TASK DIRECTIONS: Exclude images, then output the remaining data verbatim.

Data excerpts:
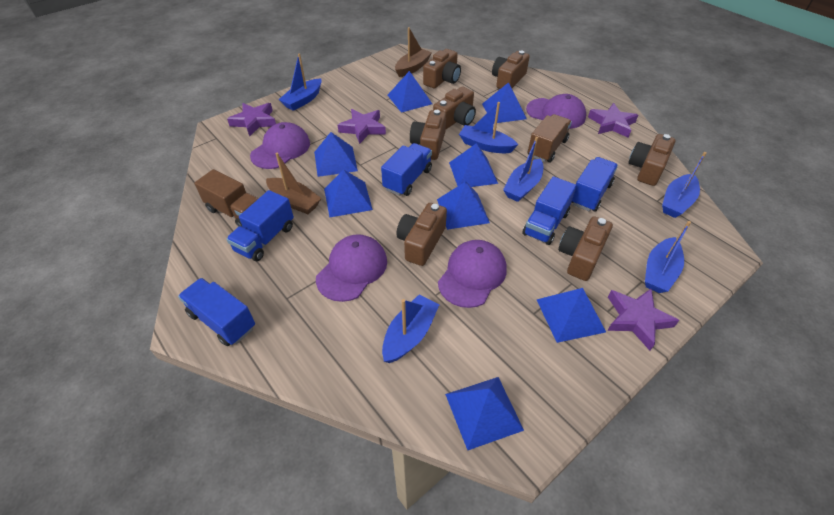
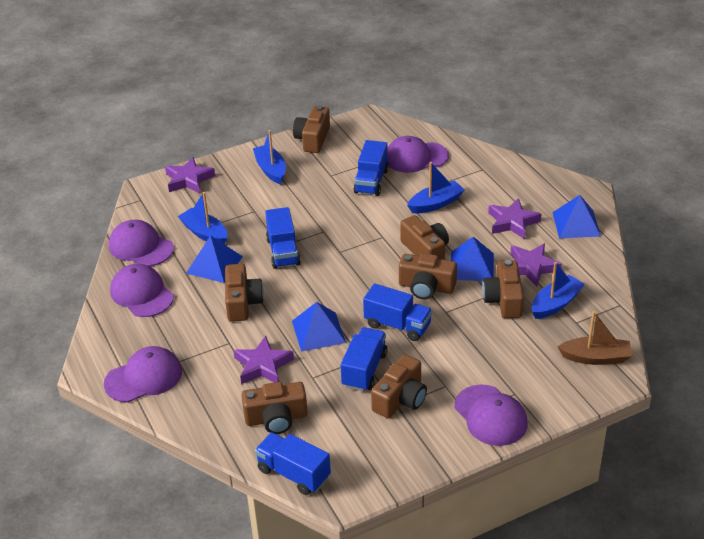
blue boat: 6 -> 4
blue pyramid: 8 -> 4
brown boat: 2 -> 1
brown truck: 2 -> 0
purple cap: 4 -> 5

REPLY TO THE EXERCISE:
blue boat: 6 -> 4
blue pyramid: 8 -> 4
brown boat: 2 -> 1
brown truck: 2 -> 0
purple cap: 4 -> 5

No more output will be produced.